[[ Data to process, beginning ]]

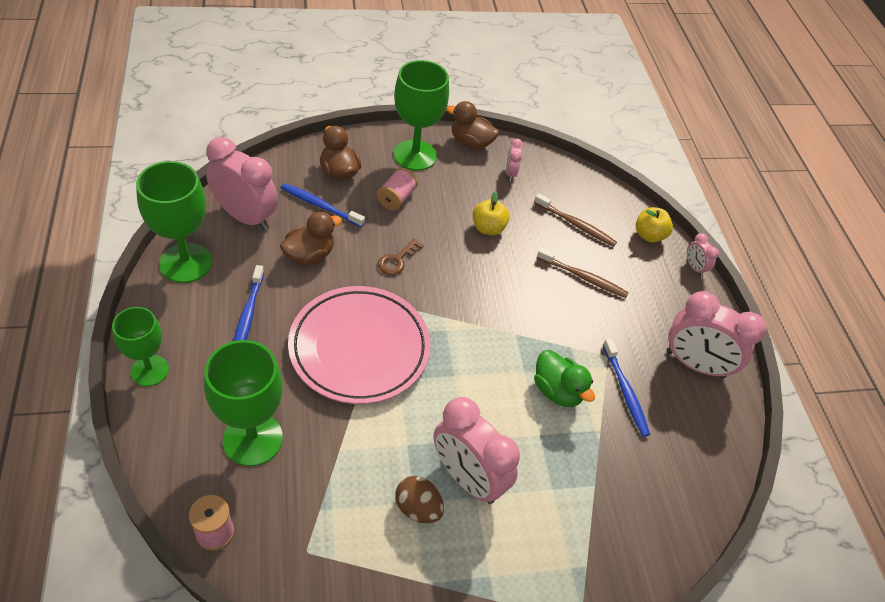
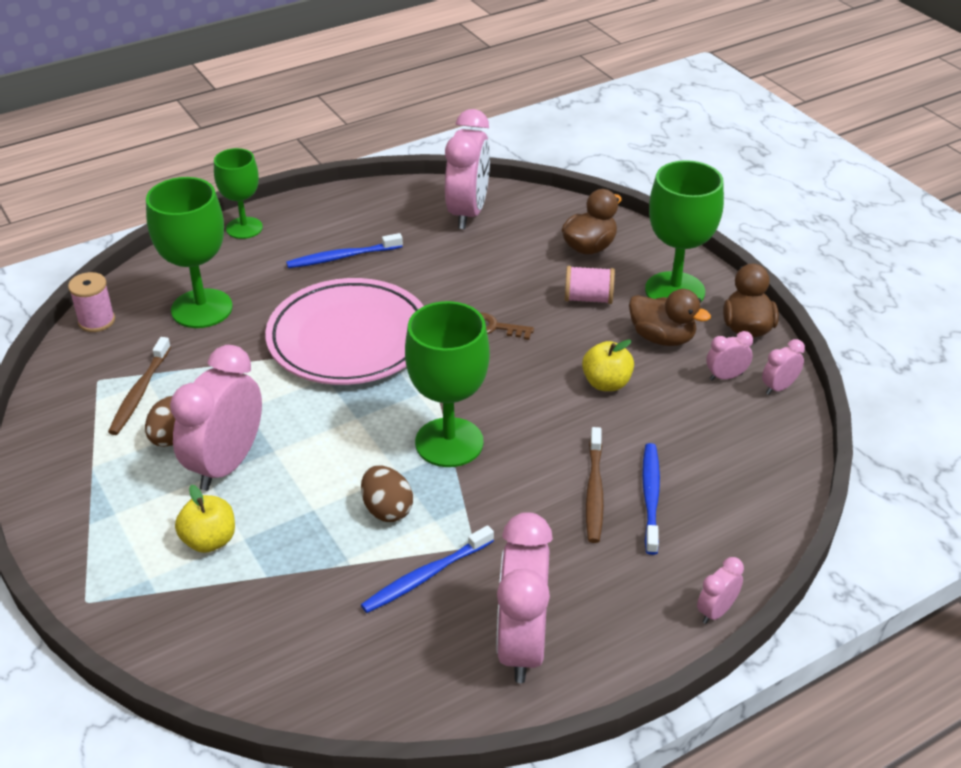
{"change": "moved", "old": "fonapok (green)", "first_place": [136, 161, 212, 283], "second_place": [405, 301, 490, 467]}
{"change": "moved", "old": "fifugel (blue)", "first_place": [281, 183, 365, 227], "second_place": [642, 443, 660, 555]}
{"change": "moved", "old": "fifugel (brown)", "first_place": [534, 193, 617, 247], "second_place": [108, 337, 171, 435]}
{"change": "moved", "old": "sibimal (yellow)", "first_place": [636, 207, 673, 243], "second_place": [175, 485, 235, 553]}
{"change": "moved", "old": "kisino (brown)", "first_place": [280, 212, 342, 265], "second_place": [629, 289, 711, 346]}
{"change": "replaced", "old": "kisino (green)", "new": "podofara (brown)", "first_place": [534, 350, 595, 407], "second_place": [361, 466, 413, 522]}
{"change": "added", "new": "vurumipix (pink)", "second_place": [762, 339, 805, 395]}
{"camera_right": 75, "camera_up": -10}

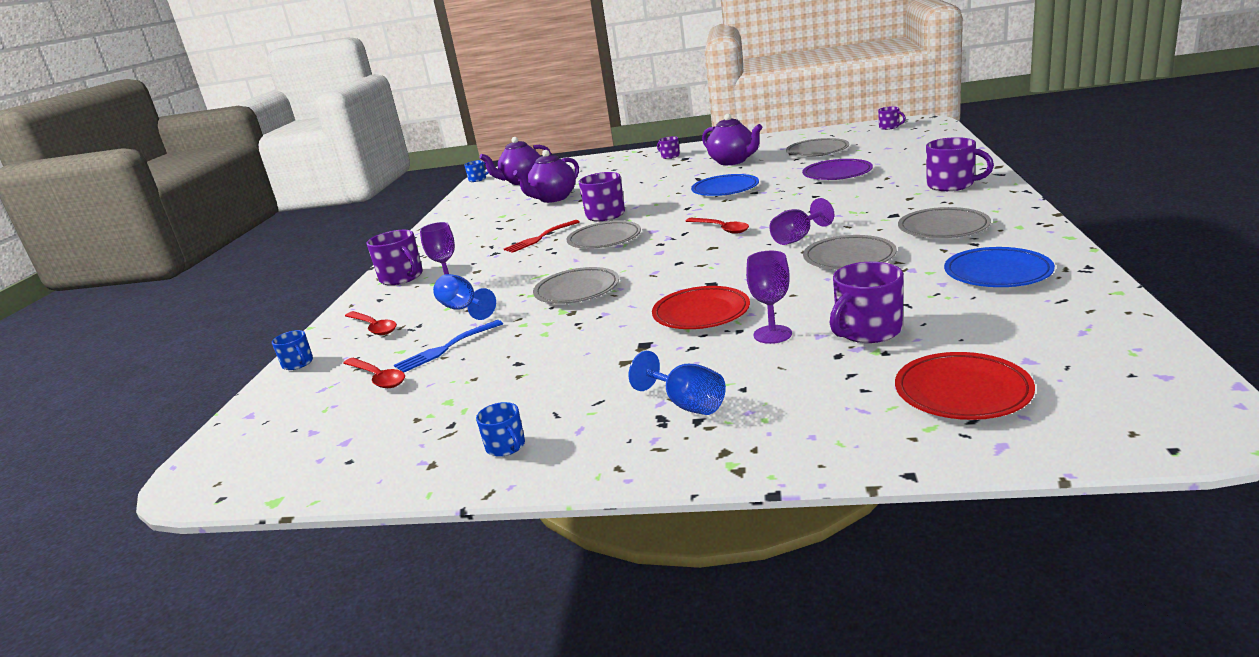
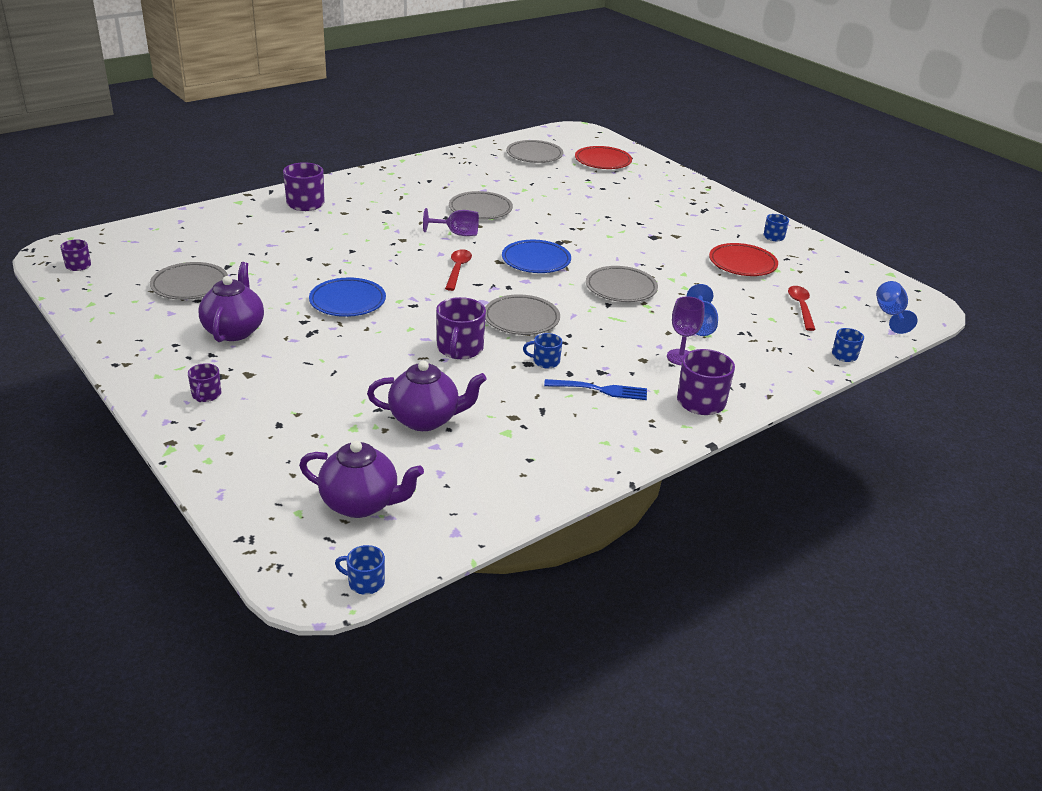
{"change": "removed", "old": "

[[ Data to process, end ]]

(Aim of the task)
Across the listing, count every line with the word "fifugel" in it. Answer with the number alone.

(Task output)
2